* [Task]: Leave the pictures out and reproduce all the entries word for word.
-- Record set follows --
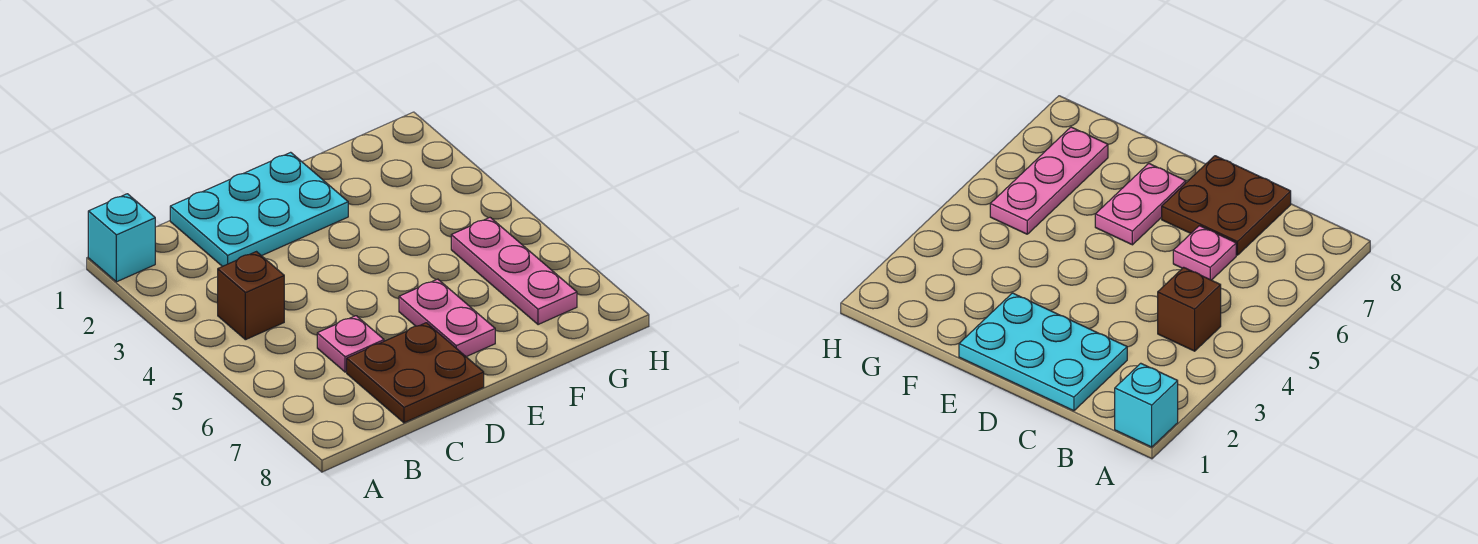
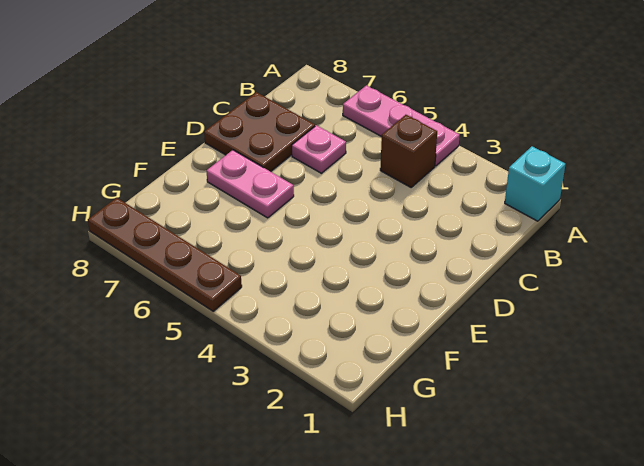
cyan plate C1:E2 level 1 -> none
pink plate G5:G7 level 1 -> pink plate A4:A6 level 1
none -> brown plate H5:H8 level 1

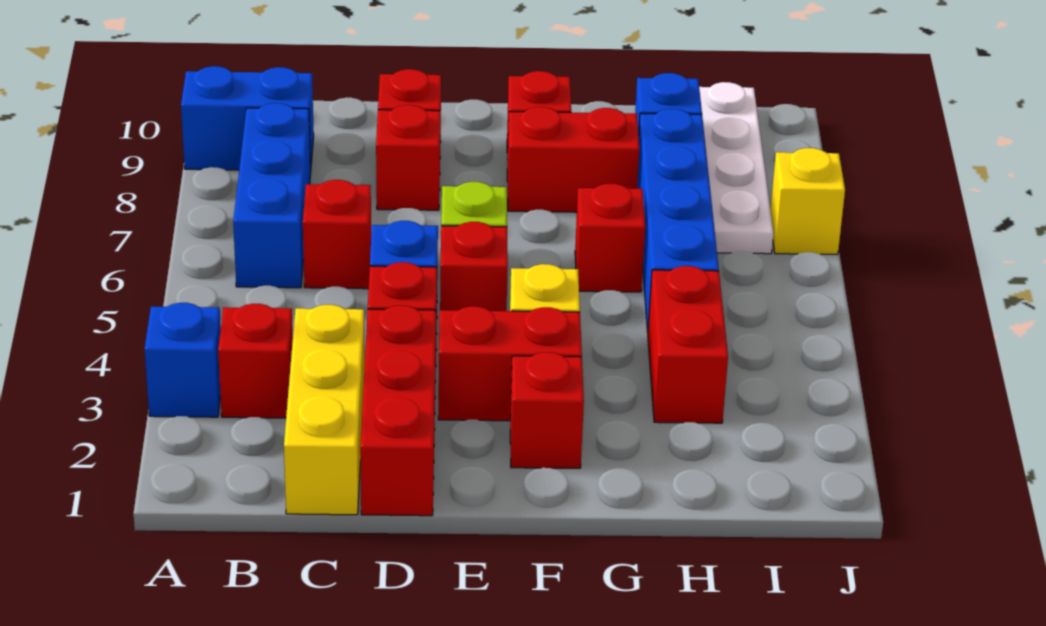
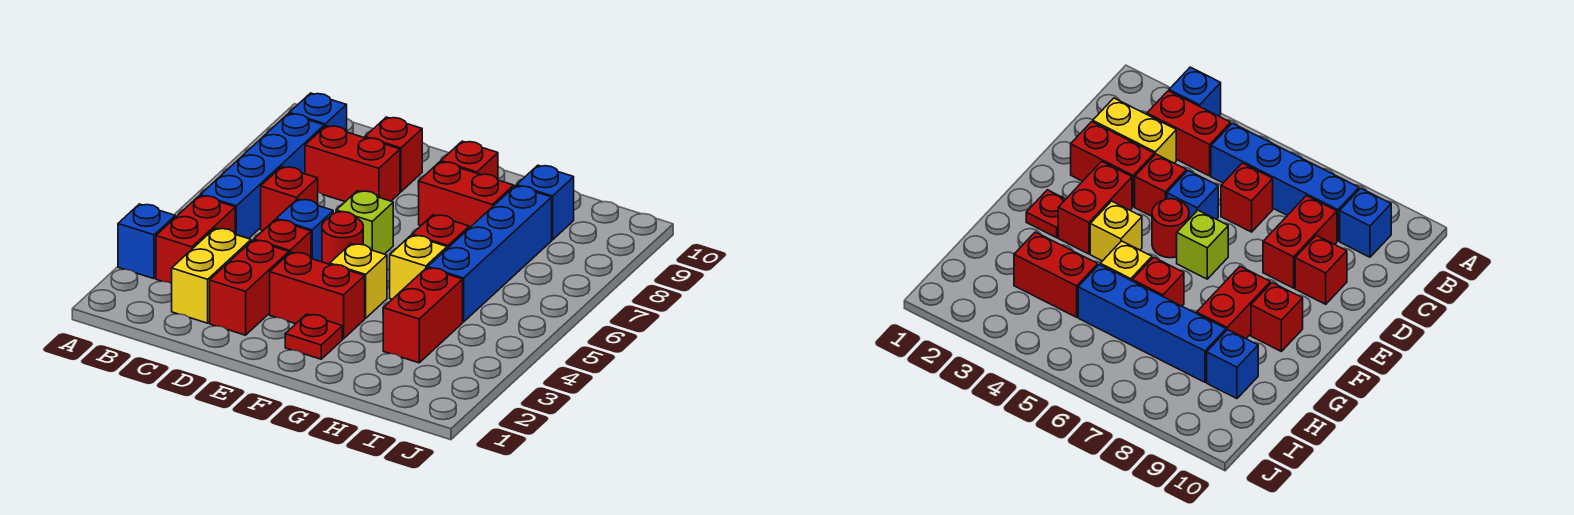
blue brick A9:B9 level 1 -> blue brick B9 level 1
red brick B3 level 1 -> red brick B3:B4 level 1
blue brick B6:B8 level 1 -> blue brick B5:B8 level 1
yellow brick C1:C3 level 1 -> yellow brick C2:C3 level 1
red brick D1:D3 level 1 -> red brick D2:D3 level 1
red brick D8 level 1 -> red brick C8:D8 level 1
red brick E5 level 1 -> red round brick E5 level 1
red brick F2 level 1 -> red plate F2 level 1
white plate I7:I10 level 1 -> none
yellow brick J7 level 1 -> yellow brick G5 level 1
-- Record set concluded --
* [Exercise response]:
cyan plate C1:E2 level 1 -> none
pink plate G5:G7 level 1 -> pink plate A4:A6 level 1
none -> brown plate H5:H8 level 1

blue brick A9:B9 level 1 -> blue brick B9 level 1
red brick B3 level 1 -> red brick B3:B4 level 1
blue brick B6:B8 level 1 -> blue brick B5:B8 level 1
yellow brick C1:C3 level 1 -> yellow brick C2:C3 level 1
red brick D1:D3 level 1 -> red brick D2:D3 level 1
red brick D8 level 1 -> red brick C8:D8 level 1
red brick E5 level 1 -> red round brick E5 level 1
red brick F2 level 1 -> red plate F2 level 1
white plate I7:I10 level 1 -> none
yellow brick J7 level 1 -> yellow brick G5 level 1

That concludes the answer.